DATA FOR PROCESSING →

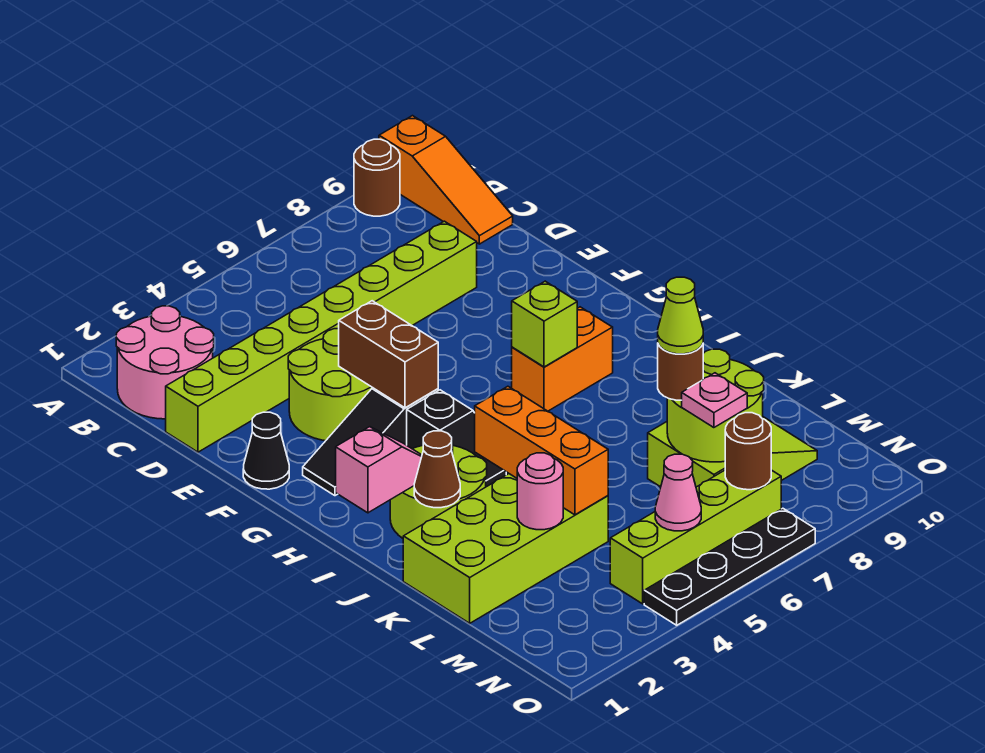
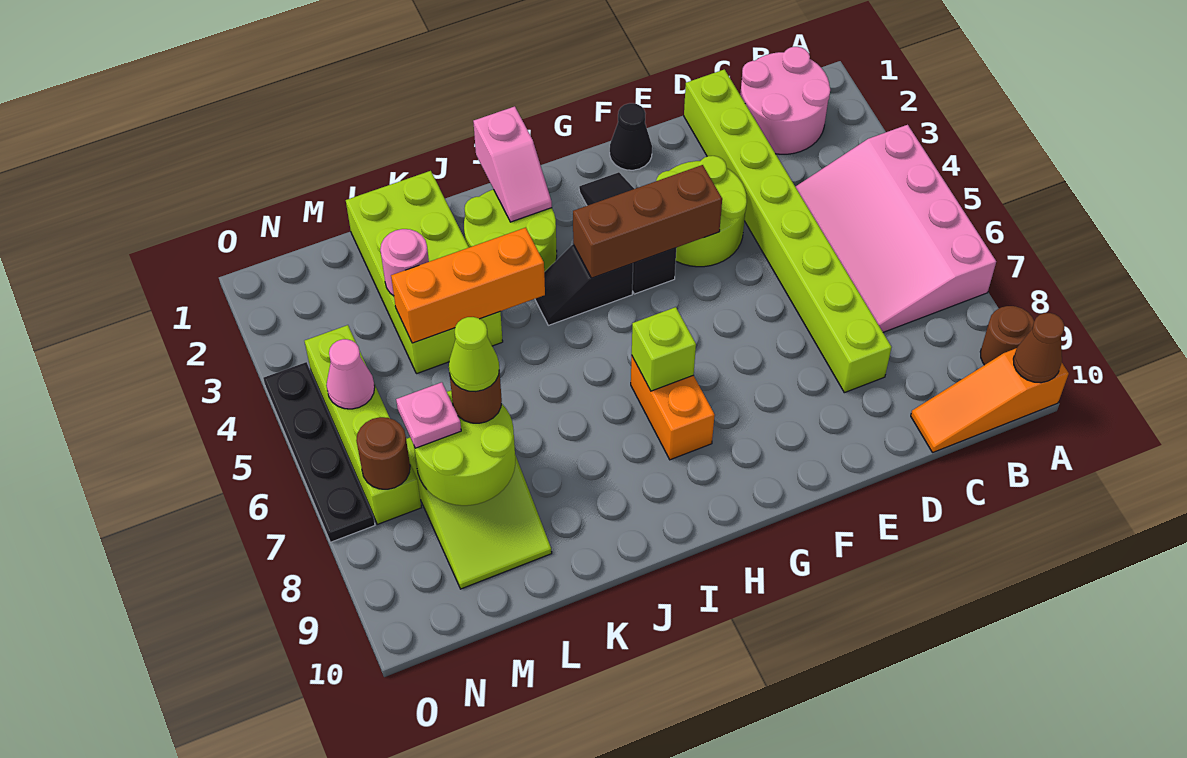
none -> pink slope A4:C7 level 1 top A
brown brick F4:G4 level 2 -> brown brick F4:H4 level 2
brown cone J2 level 2 -> brown cone A10 level 2

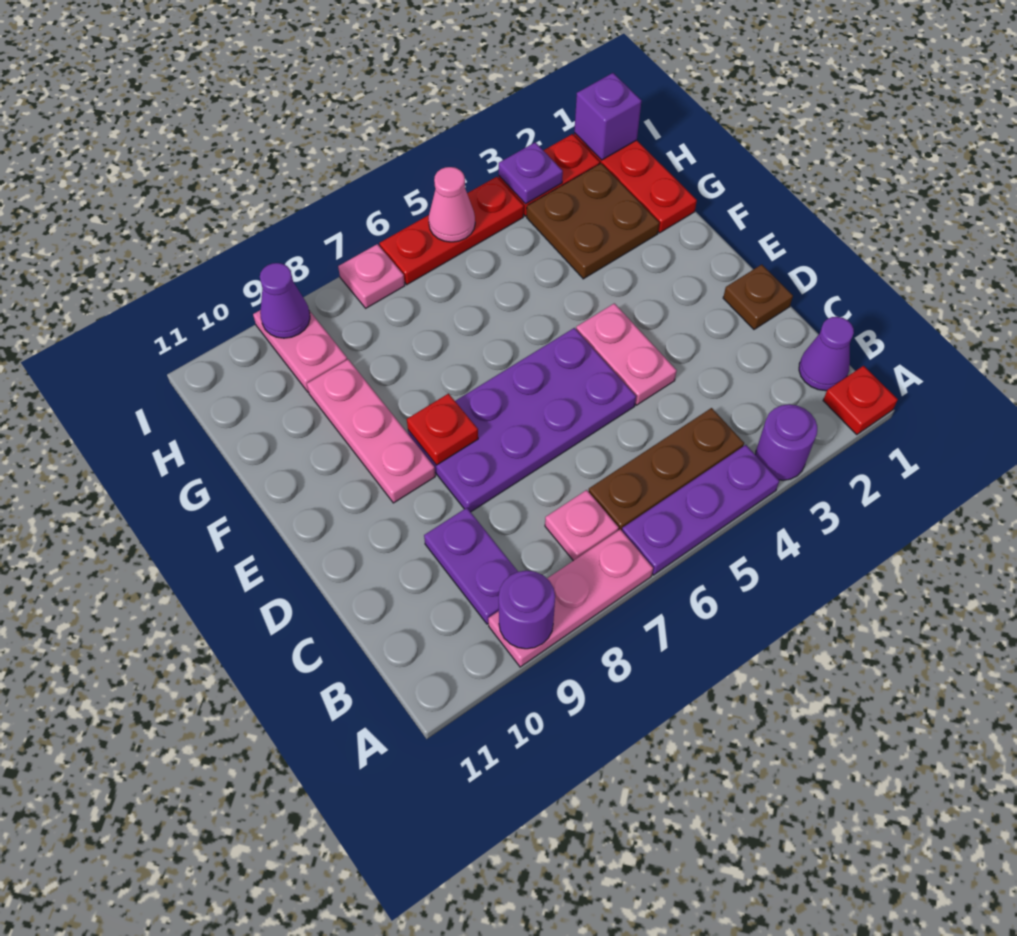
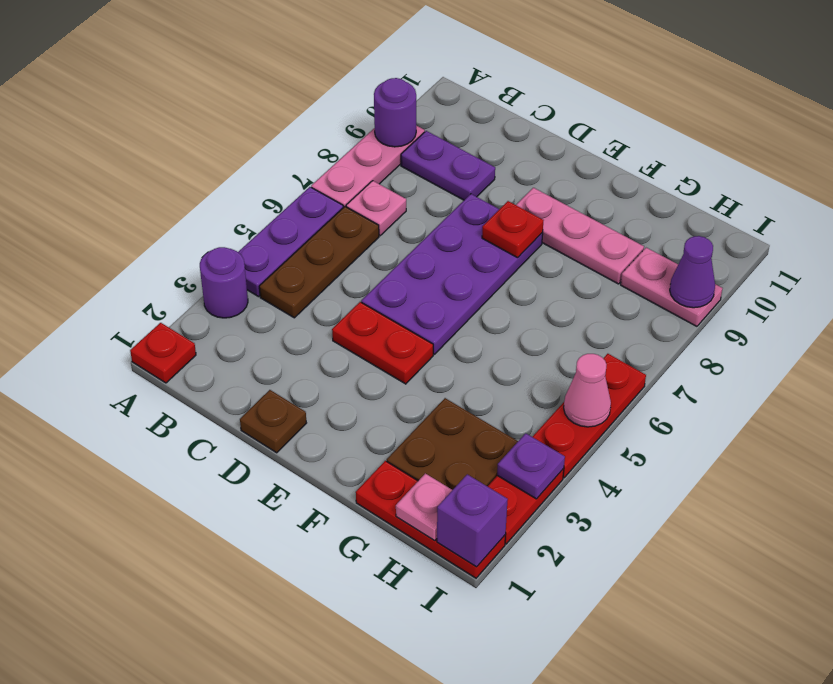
purple cone B1 level 1 -> none
pink plate D4:E4 level 1 -> red plate D4:E4 level 1
pink plate I7 level 1 -> pink plate H1 level 2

THE TASK → Give a verbatim transcription of the entries, leaving out the pictures.

EXERCISE RESULT →
none -> pink slope A4:C7 level 1 top A
brown brick F4:G4 level 2 -> brown brick F4:H4 level 2
brown cone J2 level 2 -> brown cone A10 level 2

purple cone B1 level 1 -> none
pink plate D4:E4 level 1 -> red plate D4:E4 level 1
pink plate I7 level 1 -> pink plate H1 level 2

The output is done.